What is expected: Pick out every line in the entries below that contains the word "shown", and copy each one. Case counts.

— Start —

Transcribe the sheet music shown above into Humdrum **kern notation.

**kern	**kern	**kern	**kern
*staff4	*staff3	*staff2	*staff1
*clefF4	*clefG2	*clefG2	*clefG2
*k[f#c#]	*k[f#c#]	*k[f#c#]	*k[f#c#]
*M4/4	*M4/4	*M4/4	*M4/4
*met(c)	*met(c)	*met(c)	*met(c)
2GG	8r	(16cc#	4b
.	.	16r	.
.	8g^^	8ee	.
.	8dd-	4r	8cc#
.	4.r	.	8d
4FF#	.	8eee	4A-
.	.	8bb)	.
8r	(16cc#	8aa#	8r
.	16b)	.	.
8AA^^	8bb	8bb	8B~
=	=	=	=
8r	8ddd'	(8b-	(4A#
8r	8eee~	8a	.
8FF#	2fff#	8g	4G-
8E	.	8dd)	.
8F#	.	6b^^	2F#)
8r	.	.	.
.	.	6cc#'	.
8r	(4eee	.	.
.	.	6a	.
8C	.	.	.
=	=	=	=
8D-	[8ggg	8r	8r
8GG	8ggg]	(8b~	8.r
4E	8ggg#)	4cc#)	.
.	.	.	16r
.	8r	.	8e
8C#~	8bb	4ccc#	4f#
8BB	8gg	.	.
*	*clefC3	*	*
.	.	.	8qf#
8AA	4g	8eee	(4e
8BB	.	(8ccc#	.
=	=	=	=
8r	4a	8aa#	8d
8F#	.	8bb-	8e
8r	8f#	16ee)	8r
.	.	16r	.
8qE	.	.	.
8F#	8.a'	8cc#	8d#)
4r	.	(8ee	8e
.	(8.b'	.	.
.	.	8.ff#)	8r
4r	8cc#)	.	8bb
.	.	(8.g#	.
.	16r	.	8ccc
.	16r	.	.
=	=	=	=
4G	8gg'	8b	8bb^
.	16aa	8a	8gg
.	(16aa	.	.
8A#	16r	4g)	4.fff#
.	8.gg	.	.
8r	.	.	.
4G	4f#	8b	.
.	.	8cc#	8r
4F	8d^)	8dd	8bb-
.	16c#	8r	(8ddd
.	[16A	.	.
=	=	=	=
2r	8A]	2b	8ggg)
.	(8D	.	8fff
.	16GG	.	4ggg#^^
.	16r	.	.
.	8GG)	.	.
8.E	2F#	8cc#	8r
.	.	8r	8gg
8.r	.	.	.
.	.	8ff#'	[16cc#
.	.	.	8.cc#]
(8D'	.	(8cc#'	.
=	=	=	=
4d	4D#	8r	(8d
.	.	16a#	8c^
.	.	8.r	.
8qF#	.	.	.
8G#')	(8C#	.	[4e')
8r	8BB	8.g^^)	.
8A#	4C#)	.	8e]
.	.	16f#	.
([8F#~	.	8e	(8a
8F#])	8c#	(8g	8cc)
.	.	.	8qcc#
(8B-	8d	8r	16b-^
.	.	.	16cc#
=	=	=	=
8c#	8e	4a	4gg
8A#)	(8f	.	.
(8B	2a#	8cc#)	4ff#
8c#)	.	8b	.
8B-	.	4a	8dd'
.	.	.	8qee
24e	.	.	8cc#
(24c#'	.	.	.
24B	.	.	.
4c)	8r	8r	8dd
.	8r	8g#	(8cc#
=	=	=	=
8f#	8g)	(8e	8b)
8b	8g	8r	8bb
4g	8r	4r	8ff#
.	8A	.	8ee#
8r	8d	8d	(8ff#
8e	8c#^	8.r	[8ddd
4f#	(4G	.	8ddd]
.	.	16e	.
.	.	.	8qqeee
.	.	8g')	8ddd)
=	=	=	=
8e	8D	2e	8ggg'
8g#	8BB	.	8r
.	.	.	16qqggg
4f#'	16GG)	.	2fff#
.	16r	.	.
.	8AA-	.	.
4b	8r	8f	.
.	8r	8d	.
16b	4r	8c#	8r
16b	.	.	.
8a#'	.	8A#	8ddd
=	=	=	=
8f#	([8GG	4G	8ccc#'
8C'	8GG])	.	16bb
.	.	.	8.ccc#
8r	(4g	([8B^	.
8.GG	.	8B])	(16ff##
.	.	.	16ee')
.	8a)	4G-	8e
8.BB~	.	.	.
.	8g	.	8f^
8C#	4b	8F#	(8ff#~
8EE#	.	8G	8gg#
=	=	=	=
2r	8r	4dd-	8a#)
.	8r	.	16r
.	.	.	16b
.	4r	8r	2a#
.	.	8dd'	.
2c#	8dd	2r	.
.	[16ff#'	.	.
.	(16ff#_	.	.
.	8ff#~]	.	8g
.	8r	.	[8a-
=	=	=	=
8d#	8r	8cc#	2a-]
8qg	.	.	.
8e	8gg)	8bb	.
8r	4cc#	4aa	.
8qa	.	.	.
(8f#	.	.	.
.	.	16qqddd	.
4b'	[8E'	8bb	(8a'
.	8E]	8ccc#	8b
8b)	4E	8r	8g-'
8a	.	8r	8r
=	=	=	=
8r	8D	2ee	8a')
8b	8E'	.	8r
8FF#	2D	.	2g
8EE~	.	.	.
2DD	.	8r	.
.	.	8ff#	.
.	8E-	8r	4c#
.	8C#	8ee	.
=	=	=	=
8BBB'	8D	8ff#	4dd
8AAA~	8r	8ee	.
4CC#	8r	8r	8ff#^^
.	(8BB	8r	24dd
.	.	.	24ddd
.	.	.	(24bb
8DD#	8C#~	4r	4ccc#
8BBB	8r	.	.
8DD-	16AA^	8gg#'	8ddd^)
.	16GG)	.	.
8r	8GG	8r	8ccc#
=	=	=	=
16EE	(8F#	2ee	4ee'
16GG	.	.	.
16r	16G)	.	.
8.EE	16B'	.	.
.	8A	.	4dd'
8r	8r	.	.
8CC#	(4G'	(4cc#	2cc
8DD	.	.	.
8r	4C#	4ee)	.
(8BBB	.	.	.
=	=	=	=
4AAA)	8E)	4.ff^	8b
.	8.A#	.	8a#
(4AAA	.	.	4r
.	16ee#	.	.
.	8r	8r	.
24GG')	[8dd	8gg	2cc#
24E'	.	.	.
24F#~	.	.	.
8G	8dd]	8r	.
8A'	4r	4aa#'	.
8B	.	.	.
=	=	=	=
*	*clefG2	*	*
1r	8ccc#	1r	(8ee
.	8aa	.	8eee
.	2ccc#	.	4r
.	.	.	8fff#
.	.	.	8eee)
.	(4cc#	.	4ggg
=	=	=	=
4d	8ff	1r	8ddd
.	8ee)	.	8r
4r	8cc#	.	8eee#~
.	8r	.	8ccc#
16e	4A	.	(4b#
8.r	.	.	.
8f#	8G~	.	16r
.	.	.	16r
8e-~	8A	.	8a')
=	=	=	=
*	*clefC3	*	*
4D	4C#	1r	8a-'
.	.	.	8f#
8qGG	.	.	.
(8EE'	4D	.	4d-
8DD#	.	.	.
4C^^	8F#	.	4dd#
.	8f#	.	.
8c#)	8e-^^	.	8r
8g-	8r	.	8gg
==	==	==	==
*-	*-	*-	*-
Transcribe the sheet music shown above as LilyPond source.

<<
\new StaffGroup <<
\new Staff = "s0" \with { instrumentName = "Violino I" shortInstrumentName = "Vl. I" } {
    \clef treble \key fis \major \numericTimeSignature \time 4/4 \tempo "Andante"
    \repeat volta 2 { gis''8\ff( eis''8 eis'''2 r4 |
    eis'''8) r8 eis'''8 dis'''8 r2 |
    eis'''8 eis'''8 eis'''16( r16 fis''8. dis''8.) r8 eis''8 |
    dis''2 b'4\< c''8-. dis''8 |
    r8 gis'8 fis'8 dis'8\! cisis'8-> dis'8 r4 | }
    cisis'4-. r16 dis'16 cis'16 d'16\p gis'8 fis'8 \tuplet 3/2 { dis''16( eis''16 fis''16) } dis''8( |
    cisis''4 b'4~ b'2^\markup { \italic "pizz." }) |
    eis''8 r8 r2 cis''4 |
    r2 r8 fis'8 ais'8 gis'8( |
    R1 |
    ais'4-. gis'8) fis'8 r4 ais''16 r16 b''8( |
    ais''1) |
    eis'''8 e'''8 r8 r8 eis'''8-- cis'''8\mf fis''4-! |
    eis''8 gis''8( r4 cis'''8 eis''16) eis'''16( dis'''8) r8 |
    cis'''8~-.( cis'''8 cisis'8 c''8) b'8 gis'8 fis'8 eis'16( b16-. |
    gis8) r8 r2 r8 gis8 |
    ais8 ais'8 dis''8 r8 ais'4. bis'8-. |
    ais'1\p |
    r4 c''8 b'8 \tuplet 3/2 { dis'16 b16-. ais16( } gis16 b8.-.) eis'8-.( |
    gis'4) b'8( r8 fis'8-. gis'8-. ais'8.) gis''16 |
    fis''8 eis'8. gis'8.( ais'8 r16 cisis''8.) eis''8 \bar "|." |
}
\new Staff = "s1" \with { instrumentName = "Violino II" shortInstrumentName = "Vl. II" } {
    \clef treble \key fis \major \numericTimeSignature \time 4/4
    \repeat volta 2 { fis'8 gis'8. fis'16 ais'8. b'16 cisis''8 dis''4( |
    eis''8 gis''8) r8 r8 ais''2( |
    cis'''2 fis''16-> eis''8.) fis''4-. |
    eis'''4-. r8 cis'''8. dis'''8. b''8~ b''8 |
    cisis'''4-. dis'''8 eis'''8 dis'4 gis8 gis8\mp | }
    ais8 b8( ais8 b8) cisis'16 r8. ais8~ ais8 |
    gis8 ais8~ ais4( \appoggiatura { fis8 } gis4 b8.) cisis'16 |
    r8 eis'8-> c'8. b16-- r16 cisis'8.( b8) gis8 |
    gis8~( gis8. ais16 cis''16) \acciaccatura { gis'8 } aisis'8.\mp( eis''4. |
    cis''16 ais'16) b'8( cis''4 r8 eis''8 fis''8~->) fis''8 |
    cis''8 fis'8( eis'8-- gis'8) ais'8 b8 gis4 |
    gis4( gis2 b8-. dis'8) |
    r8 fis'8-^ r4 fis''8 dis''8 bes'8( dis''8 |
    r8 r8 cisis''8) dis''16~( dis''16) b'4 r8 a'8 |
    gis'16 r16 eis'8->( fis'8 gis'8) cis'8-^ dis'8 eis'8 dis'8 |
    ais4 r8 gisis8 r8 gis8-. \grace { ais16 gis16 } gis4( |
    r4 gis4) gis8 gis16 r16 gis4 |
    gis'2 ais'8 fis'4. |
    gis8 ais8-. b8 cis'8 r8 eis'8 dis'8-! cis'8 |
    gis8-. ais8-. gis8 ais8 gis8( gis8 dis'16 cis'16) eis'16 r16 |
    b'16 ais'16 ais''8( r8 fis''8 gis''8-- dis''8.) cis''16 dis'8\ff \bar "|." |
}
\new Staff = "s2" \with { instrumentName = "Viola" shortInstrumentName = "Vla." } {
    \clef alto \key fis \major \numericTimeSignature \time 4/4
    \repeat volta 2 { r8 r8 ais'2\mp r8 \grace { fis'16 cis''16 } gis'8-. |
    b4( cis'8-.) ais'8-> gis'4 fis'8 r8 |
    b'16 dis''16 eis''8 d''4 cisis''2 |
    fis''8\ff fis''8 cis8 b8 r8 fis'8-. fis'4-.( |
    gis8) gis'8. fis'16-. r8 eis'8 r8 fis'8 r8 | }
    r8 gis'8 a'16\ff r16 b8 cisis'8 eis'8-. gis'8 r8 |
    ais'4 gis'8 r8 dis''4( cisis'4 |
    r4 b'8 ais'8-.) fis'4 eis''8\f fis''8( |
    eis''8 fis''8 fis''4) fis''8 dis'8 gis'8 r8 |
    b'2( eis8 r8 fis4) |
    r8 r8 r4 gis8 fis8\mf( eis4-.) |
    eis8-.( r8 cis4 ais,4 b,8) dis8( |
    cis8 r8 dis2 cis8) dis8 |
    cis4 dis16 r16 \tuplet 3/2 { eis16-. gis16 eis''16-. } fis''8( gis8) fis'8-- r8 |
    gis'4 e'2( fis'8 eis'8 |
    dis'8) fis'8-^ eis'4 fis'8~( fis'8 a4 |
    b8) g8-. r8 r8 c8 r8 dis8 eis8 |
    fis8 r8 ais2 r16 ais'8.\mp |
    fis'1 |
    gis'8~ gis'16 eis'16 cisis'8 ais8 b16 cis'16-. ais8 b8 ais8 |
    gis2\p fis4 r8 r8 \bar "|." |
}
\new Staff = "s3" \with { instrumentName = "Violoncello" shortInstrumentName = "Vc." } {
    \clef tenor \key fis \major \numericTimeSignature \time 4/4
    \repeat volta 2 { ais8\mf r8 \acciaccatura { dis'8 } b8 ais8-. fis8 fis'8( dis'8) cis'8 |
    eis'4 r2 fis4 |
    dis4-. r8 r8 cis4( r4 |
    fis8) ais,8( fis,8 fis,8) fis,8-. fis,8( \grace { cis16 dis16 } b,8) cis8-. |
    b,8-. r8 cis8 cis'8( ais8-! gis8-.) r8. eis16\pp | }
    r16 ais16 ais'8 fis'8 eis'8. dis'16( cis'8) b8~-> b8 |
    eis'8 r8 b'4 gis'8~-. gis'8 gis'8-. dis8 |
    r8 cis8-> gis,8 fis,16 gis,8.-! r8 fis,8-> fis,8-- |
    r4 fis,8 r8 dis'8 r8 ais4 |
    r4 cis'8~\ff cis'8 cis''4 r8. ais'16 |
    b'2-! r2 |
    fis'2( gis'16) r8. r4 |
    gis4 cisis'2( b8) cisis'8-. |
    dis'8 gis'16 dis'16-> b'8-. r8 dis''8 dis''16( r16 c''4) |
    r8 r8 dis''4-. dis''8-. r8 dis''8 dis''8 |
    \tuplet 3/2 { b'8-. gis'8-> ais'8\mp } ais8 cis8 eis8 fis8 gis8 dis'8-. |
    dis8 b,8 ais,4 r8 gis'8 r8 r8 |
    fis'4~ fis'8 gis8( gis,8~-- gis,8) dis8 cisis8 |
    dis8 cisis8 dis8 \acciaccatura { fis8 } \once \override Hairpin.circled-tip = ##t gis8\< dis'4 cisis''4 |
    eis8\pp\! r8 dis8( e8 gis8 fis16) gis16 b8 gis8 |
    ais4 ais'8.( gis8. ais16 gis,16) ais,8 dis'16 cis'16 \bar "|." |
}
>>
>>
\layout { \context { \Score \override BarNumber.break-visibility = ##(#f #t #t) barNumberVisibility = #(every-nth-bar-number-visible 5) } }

— End —

The result:
Transcribe the sheet music shown above into Humdrum **kern notation.
Transcribe the sheet music shown above as LilyPond source.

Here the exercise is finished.